[Entries supplied Boundary: Start]
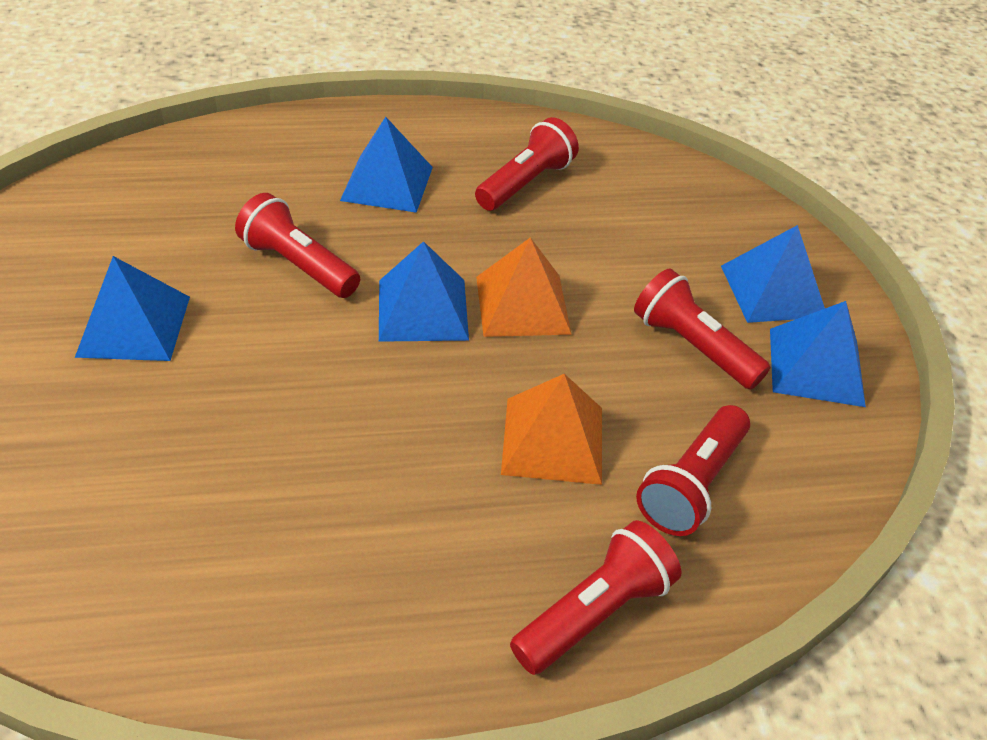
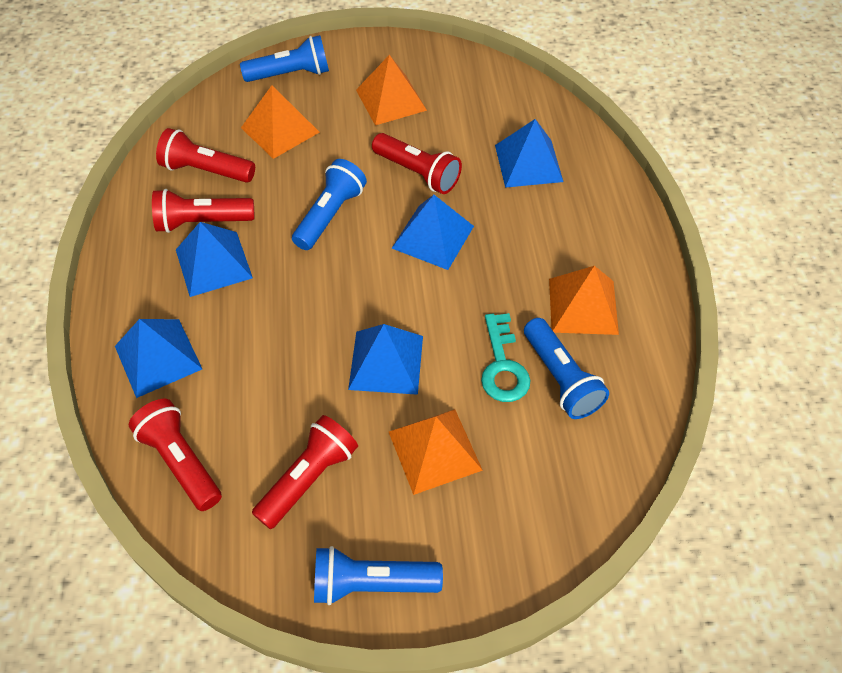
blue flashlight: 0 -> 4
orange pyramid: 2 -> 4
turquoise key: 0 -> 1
[Entries supplied Boundary: End]
[Entries supplied Boundary: Start]
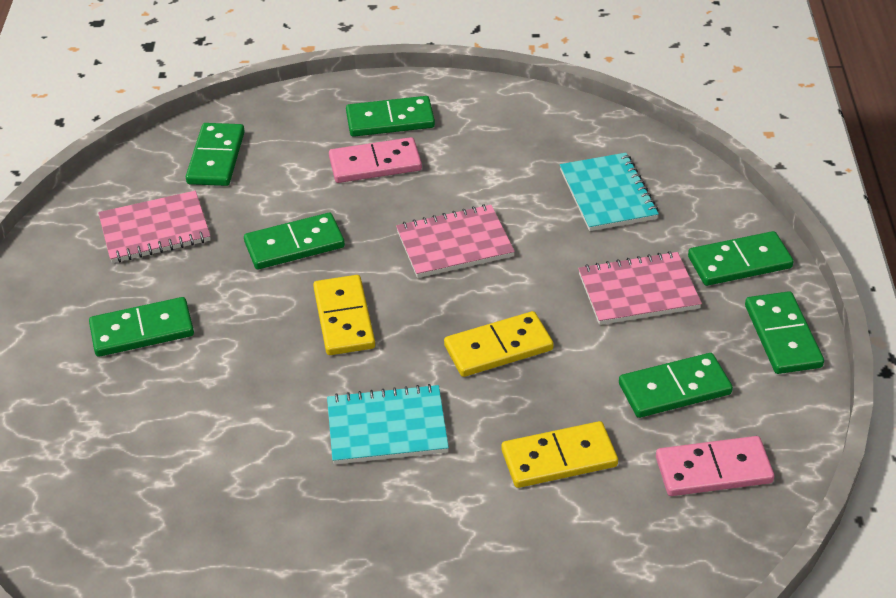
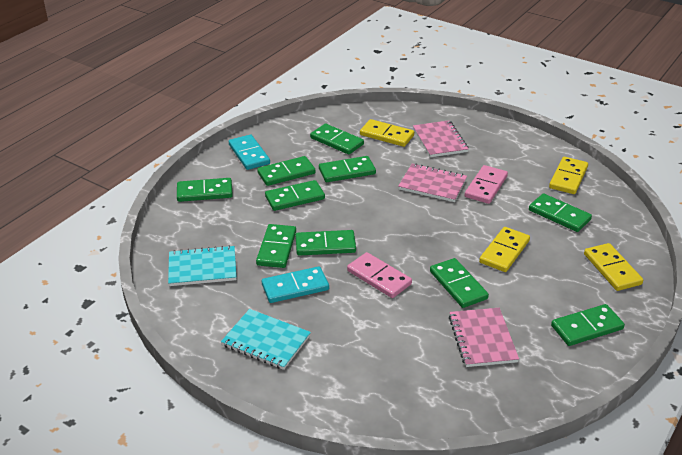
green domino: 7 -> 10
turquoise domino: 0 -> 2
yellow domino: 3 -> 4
[Entries supplied Boundary: End]
[Entries supplied Boundary: Start]
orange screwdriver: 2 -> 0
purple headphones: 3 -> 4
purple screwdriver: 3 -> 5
[Entries supplied Boundary: End]
# Task:
Using the listing, collect all lines in which the string "turquoise" is found.

# Finished task:
turquoise key: 0 -> 1
turquoise domino: 0 -> 2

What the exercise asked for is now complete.